[Data for this task — start]
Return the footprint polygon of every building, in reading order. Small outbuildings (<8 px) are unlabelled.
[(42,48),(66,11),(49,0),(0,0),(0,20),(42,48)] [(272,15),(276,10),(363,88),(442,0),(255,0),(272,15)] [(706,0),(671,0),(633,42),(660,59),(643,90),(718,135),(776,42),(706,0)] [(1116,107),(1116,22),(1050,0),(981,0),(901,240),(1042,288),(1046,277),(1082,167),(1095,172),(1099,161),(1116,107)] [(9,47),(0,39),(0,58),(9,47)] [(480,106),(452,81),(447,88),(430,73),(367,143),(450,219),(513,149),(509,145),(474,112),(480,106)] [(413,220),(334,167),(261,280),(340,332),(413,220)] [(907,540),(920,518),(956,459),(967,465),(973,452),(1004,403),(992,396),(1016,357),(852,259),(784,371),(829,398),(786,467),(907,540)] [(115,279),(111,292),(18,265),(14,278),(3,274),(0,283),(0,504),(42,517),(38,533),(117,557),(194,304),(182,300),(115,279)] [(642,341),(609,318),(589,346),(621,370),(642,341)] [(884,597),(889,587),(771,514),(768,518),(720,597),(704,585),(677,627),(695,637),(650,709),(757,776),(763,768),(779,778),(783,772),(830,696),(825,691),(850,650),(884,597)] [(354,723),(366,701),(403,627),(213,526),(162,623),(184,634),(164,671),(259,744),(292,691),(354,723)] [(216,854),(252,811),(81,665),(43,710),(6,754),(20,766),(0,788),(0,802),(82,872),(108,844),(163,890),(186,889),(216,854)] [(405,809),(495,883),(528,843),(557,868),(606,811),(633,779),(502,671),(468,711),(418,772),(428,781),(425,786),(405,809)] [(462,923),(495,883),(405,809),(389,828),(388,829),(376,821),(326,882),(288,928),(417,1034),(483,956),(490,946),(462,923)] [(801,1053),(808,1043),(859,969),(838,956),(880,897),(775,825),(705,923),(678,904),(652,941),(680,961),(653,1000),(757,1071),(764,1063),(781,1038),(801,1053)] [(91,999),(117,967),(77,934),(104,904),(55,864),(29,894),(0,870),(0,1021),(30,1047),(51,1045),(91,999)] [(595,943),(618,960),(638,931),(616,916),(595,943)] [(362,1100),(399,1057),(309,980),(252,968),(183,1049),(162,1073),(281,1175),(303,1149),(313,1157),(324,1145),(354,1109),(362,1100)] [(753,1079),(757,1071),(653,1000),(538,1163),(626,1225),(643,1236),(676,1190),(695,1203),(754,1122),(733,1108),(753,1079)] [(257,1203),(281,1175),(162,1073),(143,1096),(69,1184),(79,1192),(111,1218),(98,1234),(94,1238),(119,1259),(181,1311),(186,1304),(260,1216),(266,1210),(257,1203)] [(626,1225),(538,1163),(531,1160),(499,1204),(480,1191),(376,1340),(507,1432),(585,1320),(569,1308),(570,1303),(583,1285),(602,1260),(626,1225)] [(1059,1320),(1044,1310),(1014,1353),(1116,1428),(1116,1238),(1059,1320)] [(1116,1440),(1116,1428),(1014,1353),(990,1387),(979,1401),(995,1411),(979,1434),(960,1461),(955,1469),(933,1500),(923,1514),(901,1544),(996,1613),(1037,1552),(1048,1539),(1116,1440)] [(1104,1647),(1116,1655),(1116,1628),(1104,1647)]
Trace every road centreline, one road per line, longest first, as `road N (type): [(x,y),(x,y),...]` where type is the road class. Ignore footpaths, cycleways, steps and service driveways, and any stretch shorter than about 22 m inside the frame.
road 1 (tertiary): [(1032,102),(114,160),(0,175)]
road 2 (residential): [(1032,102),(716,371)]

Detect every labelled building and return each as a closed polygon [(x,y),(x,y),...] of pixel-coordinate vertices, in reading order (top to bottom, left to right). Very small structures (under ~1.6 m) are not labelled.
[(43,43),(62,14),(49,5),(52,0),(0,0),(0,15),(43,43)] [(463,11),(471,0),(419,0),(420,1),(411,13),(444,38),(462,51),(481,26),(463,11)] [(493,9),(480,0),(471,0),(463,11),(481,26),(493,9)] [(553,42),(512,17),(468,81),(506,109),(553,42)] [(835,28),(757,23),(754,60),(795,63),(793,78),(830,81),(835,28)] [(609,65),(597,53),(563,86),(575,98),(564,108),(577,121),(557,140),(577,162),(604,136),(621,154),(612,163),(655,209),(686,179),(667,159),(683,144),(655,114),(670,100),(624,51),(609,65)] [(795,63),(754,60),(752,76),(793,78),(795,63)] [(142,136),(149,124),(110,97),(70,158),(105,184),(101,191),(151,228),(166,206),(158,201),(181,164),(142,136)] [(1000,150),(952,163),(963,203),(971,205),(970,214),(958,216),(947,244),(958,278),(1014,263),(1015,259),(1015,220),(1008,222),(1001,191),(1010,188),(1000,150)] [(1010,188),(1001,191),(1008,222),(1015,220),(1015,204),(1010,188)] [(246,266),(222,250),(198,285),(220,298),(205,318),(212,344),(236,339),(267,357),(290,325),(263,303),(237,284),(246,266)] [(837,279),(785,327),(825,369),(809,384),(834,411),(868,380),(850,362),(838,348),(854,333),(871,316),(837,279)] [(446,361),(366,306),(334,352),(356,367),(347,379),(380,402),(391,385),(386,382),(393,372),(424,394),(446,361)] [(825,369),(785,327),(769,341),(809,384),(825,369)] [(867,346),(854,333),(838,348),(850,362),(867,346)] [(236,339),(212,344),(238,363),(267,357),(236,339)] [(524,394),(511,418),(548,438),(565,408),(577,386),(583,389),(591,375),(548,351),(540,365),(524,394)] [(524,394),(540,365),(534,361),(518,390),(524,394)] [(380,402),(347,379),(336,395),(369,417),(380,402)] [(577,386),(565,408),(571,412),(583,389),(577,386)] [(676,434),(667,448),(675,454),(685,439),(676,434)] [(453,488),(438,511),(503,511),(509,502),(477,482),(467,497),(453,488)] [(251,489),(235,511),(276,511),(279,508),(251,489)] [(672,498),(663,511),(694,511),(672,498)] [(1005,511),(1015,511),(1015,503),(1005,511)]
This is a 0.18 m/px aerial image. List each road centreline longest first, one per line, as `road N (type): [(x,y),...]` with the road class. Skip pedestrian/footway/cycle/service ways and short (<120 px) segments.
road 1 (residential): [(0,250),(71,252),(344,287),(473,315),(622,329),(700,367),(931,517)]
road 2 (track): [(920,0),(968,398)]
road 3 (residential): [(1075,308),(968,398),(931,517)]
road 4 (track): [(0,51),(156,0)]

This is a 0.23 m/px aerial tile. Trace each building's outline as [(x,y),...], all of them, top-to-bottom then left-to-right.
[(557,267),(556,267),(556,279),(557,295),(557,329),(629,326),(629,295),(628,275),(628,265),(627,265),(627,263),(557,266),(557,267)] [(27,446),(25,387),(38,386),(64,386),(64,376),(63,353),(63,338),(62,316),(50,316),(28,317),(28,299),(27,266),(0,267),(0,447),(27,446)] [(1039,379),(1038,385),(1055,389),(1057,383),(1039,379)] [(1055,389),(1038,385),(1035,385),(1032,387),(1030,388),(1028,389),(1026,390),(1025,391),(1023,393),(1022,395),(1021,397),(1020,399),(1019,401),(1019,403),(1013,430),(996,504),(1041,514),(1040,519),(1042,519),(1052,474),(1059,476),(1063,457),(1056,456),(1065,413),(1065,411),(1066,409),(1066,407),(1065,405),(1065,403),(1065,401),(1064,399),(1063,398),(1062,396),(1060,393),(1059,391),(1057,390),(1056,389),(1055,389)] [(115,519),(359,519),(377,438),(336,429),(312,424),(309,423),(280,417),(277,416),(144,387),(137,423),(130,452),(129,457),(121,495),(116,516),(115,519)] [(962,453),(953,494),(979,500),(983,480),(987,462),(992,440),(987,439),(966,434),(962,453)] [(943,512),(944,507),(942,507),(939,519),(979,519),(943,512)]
[Data for this task — finish]
Problem: What are the lines from the one with "This is a 0.23" through the end of the records above? Set them down exactly, both ends included, and nothing else.

Output below:
This is a 0.23 m/px aerial tile. Trace each building's outline as [(x,y),...], all of them, top-to-bottom then left-to-right.
[(557,267),(556,267),(556,279),(557,295),(557,329),(629,326),(629,295),(628,275),(628,265),(627,265),(627,263),(557,266),(557,267)] [(27,446),(25,387),(38,386),(64,386),(64,376),(63,353),(63,338),(62,316),(50,316),(28,317),(28,299),(27,266),(0,267),(0,447),(27,446)] [(1039,379),(1038,385),(1055,389),(1057,383),(1039,379)] [(1055,389),(1038,385),(1035,385),(1032,387),(1030,388),(1028,389),(1026,390),(1025,391),(1023,393),(1022,395),(1021,397),(1020,399),(1019,401),(1019,403),(1013,430),(996,504),(1041,514),(1040,519),(1042,519),(1052,474),(1059,476),(1063,457),(1056,456),(1065,413),(1065,411),(1066,409),(1066,407),(1065,405),(1065,403),(1065,401),(1064,399),(1063,398),(1062,396),(1060,393),(1059,391),(1057,390),(1056,389),(1055,389)] [(115,519),(359,519),(377,438),(336,429),(312,424),(309,423),(280,417),(277,416),(144,387),(137,423),(130,452),(129,457),(121,495),(116,516),(115,519)] [(962,453),(953,494),(979,500),(983,480),(987,462),(992,440),(987,439),(966,434),(962,453)] [(943,512),(944,507),(942,507),(939,519),(979,519),(943,512)]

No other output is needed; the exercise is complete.